WHAT IS REQUIRED
Everything from the line with "(158, 437) = (350, 395): black wallet -> none" to the end of the data should be restated word for word, and nothing before it.

ENTRIES SHOWN

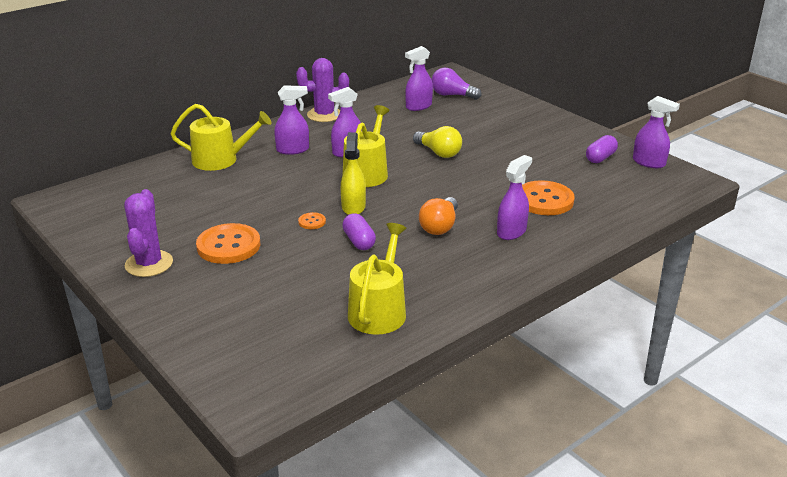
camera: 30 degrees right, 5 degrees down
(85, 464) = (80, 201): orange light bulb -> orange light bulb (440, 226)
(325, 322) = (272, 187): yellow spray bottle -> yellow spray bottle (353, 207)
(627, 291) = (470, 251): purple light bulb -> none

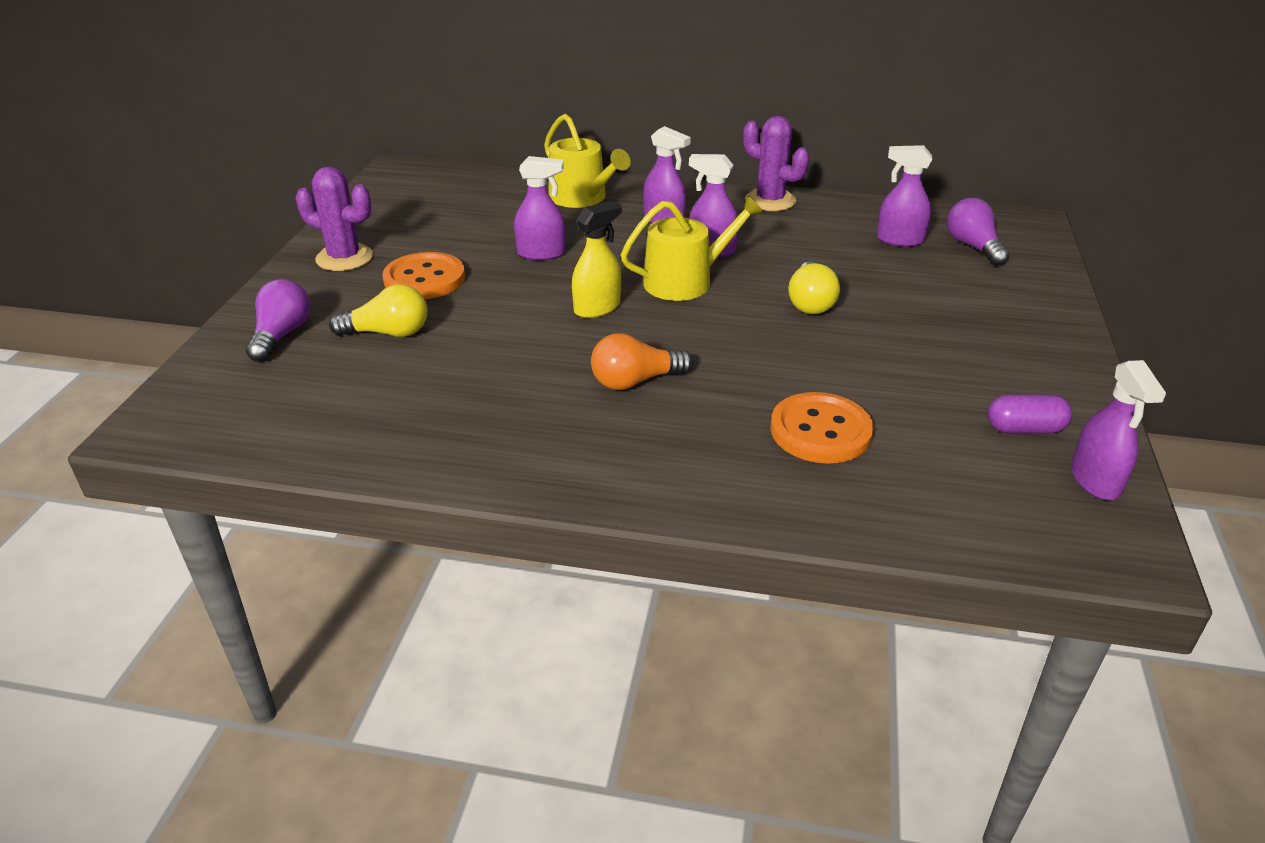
camera: 50 degrees right, 5 degrees up
(149, 264) = (344, 258): purple cactus -> purple cactus turned 60 degrees clockwise
(213, 320) = (281, 335): none -> purple light bulb
(274, 281) = (388, 333): none -> yellow light bulb
(312, 222) = (531, 299): orange button -> none
(359, 241) = (529, 344): purple capsule -> none
(379, 310) = (400, 423): yellow watering can -> none
(511, 232) = (698, 439): purple spray bottle -> purple spray bottle (541, 253)

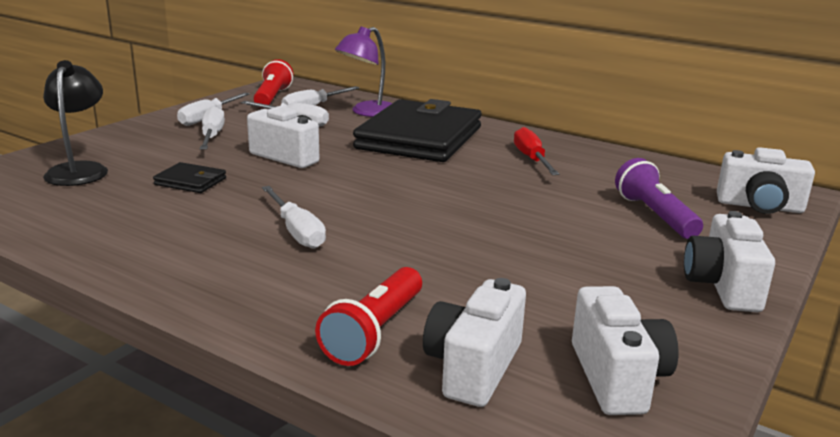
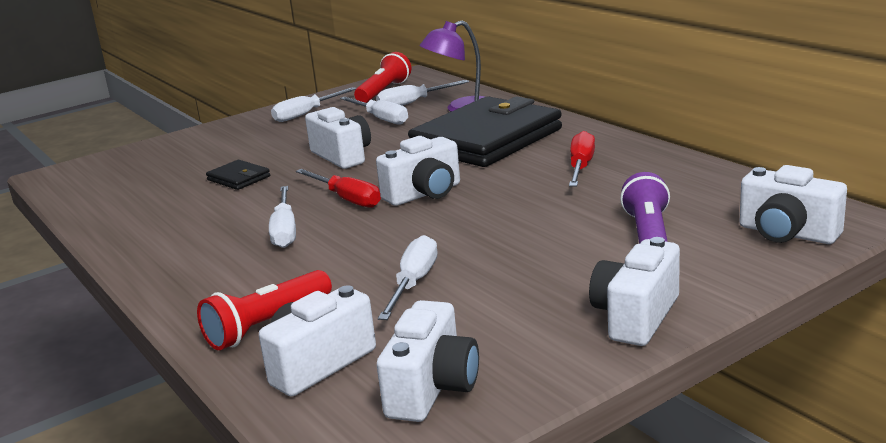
camera: 25 degrees right, 0 degrees up
(80, 170) = (161, 164): black lamp -> none
(212, 136) = (294, 133): white screwdriver -> white screwdriver (413, 283)
(334, 197) = (347, 199): none -> red screwdriver
(410, 188) = (424, 194): none -> white camera

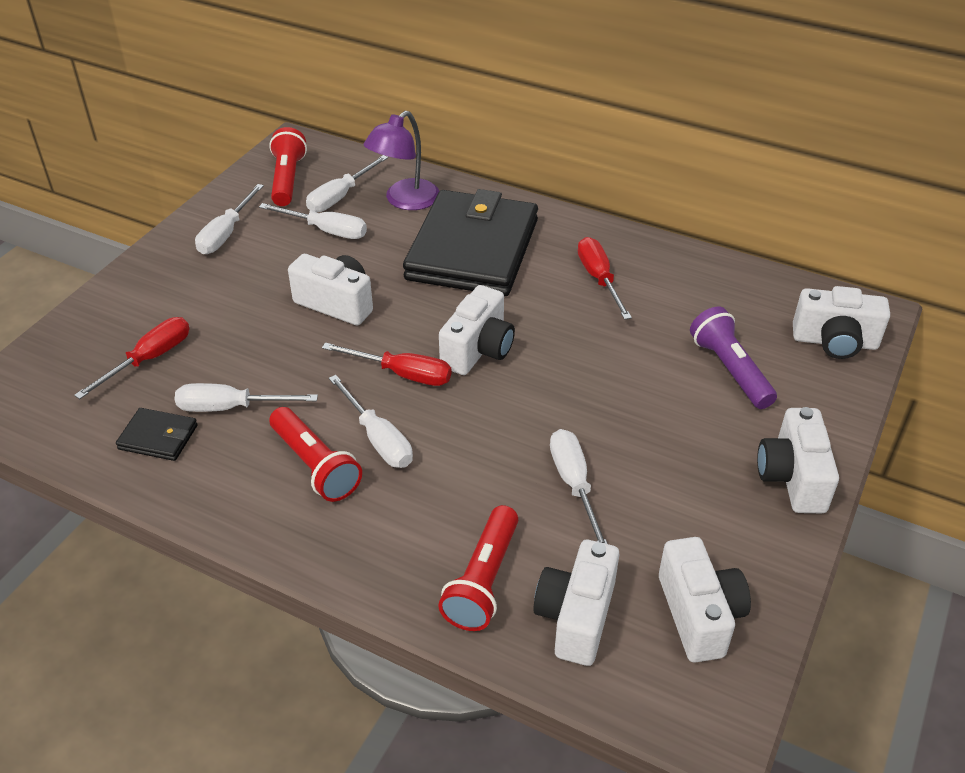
camera: 30 degrees left, 20 degrees up
(177, 168) = (149, 359): none -> red screwdriver
(200, 199) = (230, 407): none -> white screwdriver
(220, 238) = (315, 466): none -> red flashlight
(239, 178) = (245, 363): black wallet -> black wallet (158, 437)

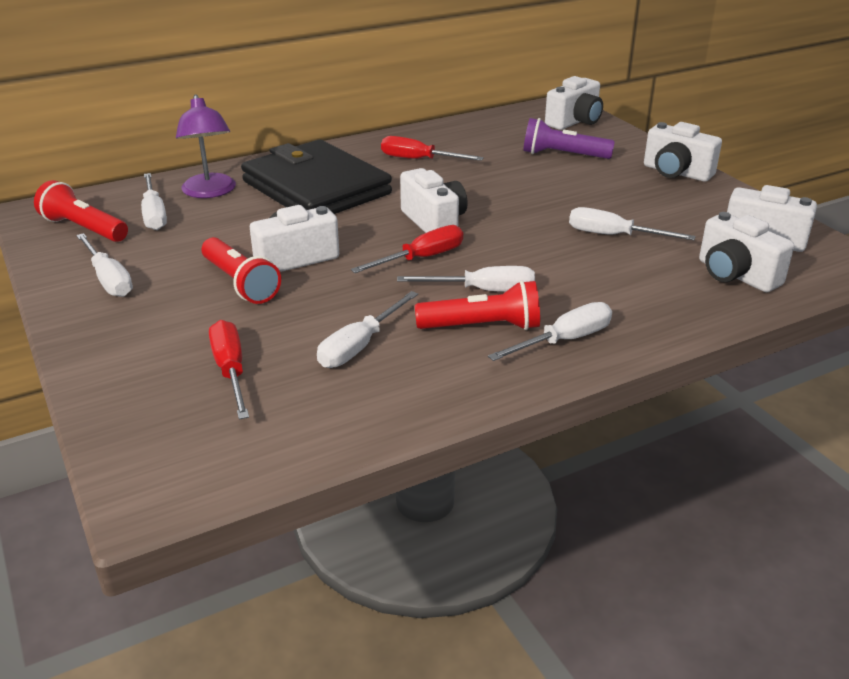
camera: 55 degrees left, 10 degrees down
(158, 437) = (350, 395): black wallet -> none
(326, 230) = (190, 234): white screwdriver -> white screwdriver (564, 340)
(483, 581) = (675, 297): red flashlight -> red flashlight (240, 283)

RESPONSE FOR THIS EXERCISE
(158, 437) = (350, 395): black wallet -> none
(326, 230) = (190, 234): white screwdriver -> white screwdriver (564, 340)
(483, 581) = (675, 297): red flashlight -> red flashlight (240, 283)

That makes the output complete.